◆ Supplied material:

+++

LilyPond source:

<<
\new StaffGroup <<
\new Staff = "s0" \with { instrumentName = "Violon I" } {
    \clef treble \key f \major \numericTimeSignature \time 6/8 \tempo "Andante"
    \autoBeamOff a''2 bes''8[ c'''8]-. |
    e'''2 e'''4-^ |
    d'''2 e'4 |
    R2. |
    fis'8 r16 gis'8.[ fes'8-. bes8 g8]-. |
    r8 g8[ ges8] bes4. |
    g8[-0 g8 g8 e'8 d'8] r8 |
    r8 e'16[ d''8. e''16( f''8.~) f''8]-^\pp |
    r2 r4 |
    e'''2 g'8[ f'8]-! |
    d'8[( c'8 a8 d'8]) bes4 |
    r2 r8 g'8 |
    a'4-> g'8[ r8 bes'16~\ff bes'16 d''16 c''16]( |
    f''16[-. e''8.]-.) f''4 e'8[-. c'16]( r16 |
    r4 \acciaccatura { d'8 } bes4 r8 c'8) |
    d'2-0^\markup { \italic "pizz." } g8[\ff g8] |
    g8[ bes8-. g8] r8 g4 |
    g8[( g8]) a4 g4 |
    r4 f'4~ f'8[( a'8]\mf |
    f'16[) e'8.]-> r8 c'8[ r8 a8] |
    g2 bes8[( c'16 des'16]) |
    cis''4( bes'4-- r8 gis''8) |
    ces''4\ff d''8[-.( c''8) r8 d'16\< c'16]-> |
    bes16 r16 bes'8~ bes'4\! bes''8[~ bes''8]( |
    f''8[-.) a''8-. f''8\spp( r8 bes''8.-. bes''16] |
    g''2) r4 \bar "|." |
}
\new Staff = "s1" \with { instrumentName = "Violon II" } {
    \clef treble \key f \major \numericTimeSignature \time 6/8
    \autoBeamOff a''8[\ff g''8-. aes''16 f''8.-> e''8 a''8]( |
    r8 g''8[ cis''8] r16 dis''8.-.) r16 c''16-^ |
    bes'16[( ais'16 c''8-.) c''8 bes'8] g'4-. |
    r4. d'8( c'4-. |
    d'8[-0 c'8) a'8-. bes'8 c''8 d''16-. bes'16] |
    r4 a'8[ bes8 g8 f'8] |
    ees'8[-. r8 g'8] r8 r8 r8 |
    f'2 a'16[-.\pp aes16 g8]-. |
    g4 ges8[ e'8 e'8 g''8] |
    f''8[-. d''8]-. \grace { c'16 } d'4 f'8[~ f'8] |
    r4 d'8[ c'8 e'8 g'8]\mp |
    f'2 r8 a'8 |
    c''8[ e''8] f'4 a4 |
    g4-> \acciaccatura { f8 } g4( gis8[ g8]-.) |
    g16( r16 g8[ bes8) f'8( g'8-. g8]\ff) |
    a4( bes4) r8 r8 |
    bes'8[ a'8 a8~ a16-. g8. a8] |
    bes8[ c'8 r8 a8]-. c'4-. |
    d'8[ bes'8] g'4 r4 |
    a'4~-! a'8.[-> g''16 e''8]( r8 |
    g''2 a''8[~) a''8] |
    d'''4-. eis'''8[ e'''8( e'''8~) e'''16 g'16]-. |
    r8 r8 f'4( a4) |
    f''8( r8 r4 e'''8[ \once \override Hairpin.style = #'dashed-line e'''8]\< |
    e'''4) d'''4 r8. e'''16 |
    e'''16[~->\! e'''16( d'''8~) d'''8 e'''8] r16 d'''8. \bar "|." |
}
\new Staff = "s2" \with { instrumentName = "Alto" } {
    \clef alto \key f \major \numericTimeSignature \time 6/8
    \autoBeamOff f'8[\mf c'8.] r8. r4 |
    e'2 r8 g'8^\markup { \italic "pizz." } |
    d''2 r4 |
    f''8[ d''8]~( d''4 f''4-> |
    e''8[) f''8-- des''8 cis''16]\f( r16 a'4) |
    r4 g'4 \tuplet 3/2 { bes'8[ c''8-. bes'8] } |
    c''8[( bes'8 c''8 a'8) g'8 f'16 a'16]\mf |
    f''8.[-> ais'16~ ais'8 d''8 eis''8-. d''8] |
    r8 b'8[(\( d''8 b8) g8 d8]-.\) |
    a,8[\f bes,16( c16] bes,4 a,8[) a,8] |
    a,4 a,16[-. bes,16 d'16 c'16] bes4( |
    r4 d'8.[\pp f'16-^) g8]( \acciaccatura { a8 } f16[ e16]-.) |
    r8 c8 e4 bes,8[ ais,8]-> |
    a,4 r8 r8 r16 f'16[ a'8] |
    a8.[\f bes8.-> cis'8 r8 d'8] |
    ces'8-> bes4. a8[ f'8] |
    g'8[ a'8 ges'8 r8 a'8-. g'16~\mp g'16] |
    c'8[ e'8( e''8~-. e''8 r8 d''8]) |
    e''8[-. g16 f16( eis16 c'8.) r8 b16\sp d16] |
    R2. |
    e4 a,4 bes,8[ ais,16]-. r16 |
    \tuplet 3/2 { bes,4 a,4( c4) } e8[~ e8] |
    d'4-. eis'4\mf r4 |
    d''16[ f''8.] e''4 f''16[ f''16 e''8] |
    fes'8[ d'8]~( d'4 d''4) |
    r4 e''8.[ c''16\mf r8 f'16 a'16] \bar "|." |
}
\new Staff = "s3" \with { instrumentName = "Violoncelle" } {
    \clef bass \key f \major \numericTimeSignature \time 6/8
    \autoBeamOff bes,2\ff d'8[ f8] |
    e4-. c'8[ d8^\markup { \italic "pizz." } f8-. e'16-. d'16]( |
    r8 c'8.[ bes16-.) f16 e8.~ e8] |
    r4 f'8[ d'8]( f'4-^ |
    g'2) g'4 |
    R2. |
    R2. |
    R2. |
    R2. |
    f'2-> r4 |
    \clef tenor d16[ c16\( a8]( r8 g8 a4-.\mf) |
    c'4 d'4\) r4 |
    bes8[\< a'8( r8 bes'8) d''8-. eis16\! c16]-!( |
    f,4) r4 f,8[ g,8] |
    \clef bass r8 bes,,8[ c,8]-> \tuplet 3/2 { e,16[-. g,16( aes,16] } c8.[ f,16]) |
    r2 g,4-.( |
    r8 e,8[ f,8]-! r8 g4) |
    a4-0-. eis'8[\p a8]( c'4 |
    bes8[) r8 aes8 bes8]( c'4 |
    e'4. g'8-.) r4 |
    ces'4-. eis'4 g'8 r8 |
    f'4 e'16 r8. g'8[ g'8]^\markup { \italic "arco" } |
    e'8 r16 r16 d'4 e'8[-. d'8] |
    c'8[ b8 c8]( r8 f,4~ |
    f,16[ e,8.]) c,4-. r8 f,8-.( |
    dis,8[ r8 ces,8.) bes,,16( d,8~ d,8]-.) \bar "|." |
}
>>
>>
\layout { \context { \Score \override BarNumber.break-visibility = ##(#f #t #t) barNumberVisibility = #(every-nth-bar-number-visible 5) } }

+++

◆ What is being asked: Please find every line in the material above that contains the string "tuplet", and copy each of those lines in full.

◆ Output of the task:
    r4 g'4 \tuplet 3/2 { bes'8[ c''8-. bes'8] } |
    \tuplet 3/2 { bes,4 a,4( c4) } e8[~ e8] |
    \clef bass r8 bes,,8[ c,8]-> \tuplet 3/2 { e,16[-. g,16( aes,16] } c8.[ f,16]) |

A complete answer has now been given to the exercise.